▸ What to produce:
Print a faithful copy of the data below, word for word, with the pictures left out.

** Opening Input data block **

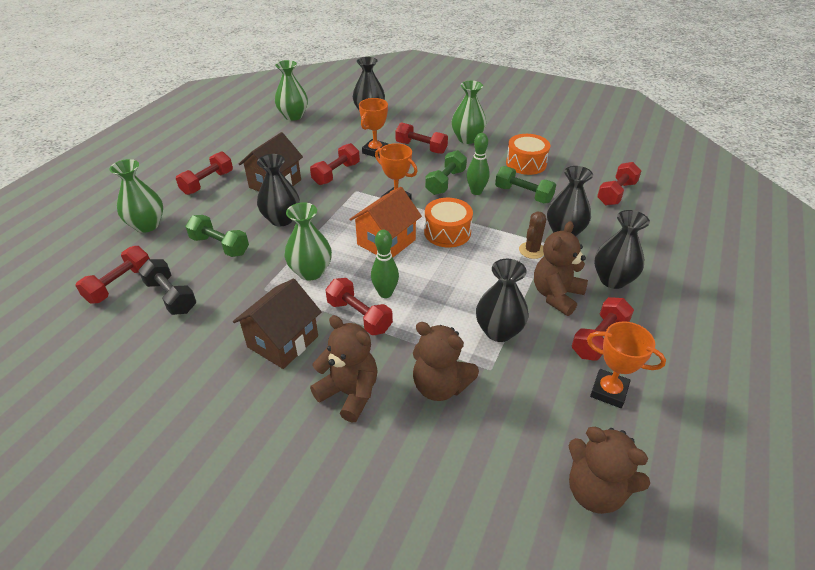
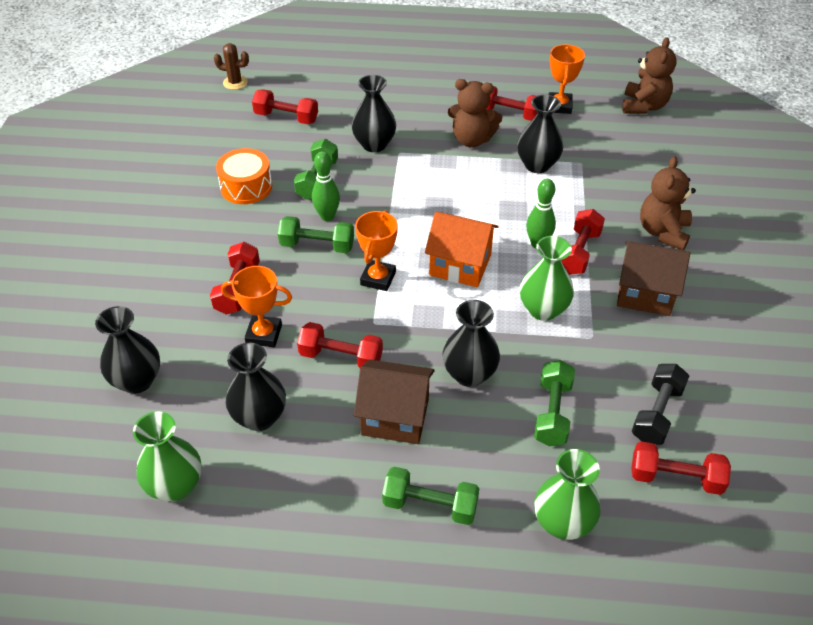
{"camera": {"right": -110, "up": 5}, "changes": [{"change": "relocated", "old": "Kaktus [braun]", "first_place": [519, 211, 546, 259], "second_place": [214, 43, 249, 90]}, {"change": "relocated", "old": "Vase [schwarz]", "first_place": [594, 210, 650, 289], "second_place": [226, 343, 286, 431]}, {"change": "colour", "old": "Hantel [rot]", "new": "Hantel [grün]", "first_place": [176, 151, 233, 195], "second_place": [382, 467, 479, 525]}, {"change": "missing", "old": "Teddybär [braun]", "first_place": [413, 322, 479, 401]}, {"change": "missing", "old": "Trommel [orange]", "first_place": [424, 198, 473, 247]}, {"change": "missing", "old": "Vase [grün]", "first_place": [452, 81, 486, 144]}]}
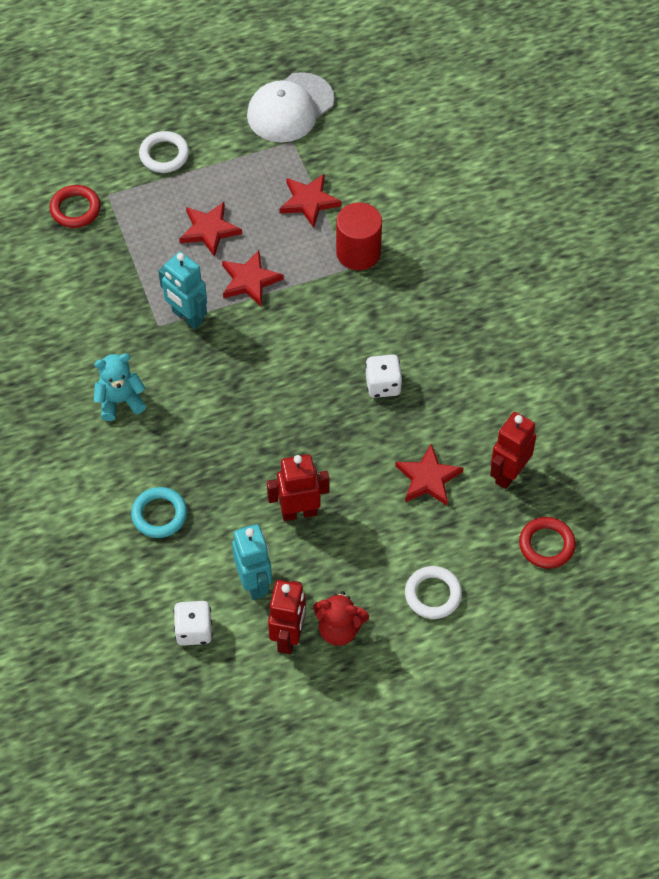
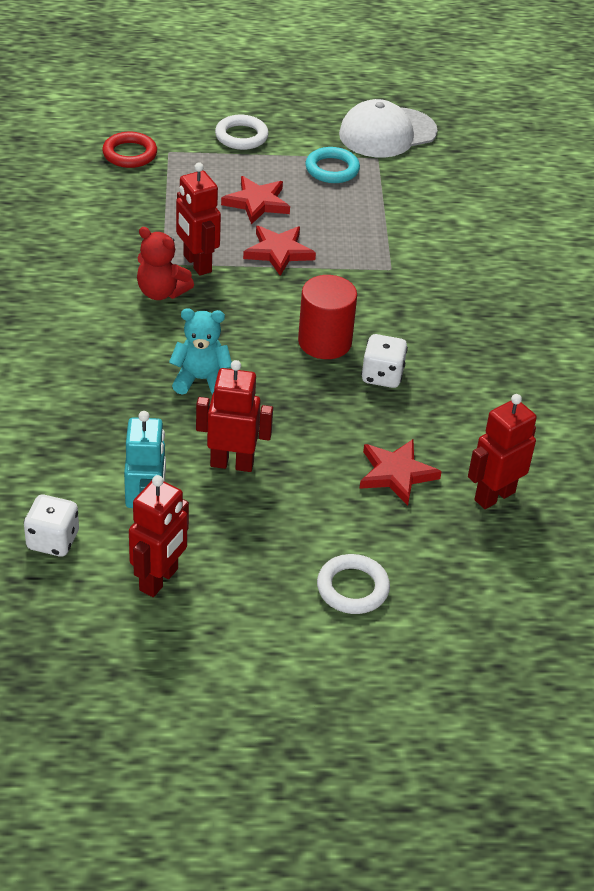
{"camera": {"right": 15, "up": -15}, "changes": [{"change": "relocated", "old": "Teddybär [rot]", "first_place": [313, 591, 369, 646], "second_place": [137, 227, 194, 300]}, {"change": "relocated", "old": "Teddybär [türkis]", "first_place": [94, 353, 146, 421], "second_place": [169, 308, 232, 395]}, {"change": "colour", "old": "Roboter [türkis]", "new": "Roboter [rot]", "first_place": [158, 252, 207, 329], "second_place": [176, 162, 221, 276]}, {"change": "relocated", "old": "Vollzylinder [rot]", "first_place": [336, 202, 382, 270], "second_place": [298, 275, 357, 359]}, {"change": "relocated", "old": "Ring [türkis]", "first_place": [131, 487, 187, 538], "second_place": [305, 147, 360, 183]}, {"change": "missing", "old": "Stern [rot]", "first_place": [279, 174, 342, 228]}, {"change": "missing", "old": "Ring [rot]", "first_place": [519, 517, 576, 569]}]}
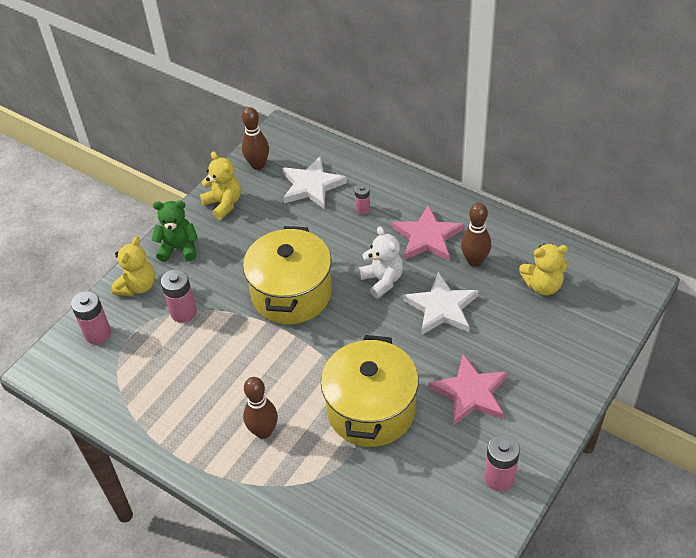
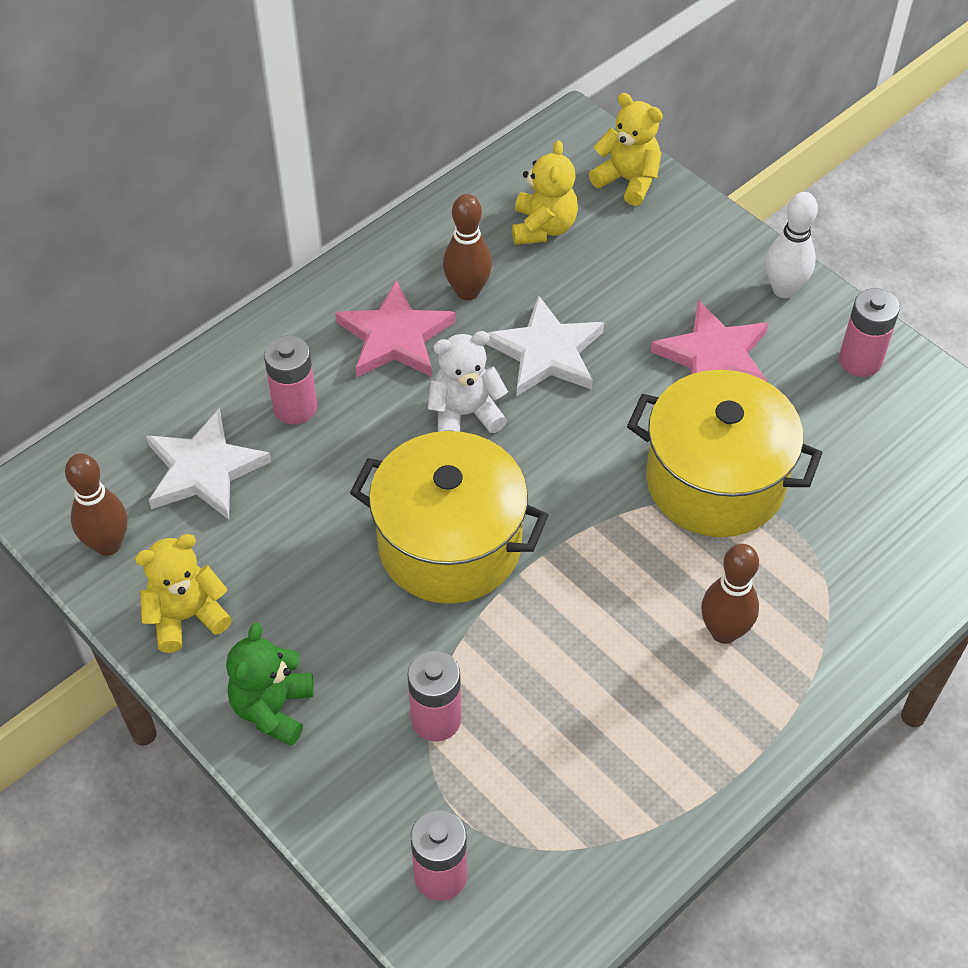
{"camera": {"right": -80, "up": 5}, "changes": [{"change": "size", "old": "Batterie [rosa]", "first_place": [355, 184, 370, 214], "second_place": [264, 335, 317, 425], "factor": 1.67}, {"change": "relocated", "old": "Teddybär [gelb]", "first_place": [112, 236, 155, 296], "second_place": [589, 93, 663, 206]}, {"change": "appeared", "new": "Bowlingkegel [weiß]", "second_place": [766, 192, 818, 298]}]}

** Closing Input data block **

▸ Problem solution:
{"camera": {"right": -110, "up": 5}, "changes": [{"change": "relocated", "old": "Kaktus [braun]", "first_place": [519, 211, 546, 259], "second_place": [214, 43, 249, 90]}, {"change": "relocated", "old": "Vase [schwarz]", "first_place": [594, 210, 650, 289], "second_place": [226, 343, 286, 431]}, {"change": "colour", "old": "Hantel [rot]", "new": "Hantel [grün]", "first_place": [176, 151, 233, 195], "second_place": [382, 467, 479, 525]}, {"change": "missing", "old": "Teddybär [braun]", "first_place": [413, 322, 479, 401]}, {"change": "missing", "old": "Trommel [orange]", "first_place": [424, 198, 473, 247]}, {"change": "missing", "old": "Vase [grün]", "first_place": [452, 81, 486, 144]}]}
{"camera": {"right": 15, "up": -15}, "changes": [{"change": "relocated", "old": "Teddybär [rot]", "first_place": [313, 591, 369, 646], "second_place": [137, 227, 194, 300]}, {"change": "relocated", "old": "Teddybär [türkis]", "first_place": [94, 353, 146, 421], "second_place": [169, 308, 232, 395]}, {"change": "colour", "old": "Roboter [türkis]", "new": "Roboter [rot]", "first_place": [158, 252, 207, 329], "second_place": [176, 162, 221, 276]}, {"change": "relocated", "old": "Vollzylinder [rot]", "first_place": [336, 202, 382, 270], "second_place": [298, 275, 357, 359]}, {"change": "relocated", "old": "Ring [türkis]", "first_place": [131, 487, 187, 538], "second_place": [305, 147, 360, 183]}, {"change": "missing", "old": "Stern [rot]", "first_place": [279, 174, 342, 228]}, {"change": "missing", "old": "Ring [rot]", "first_place": [519, 517, 576, 569]}]}
{"camera": {"right": -80, "up": 5}, "changes": [{"change": "size", "old": "Batterie [rosa]", "first_place": [355, 184, 370, 214], "second_place": [264, 335, 317, 425], "factor": 1.67}, {"change": "relocated", "old": "Teddybär [gelb]", "first_place": [112, 236, 155, 296], "second_place": [589, 93, 663, 206]}, {"change": "appeared", "new": "Bowlingkegel [weiß]", "second_place": [766, 192, 818, 298]}]}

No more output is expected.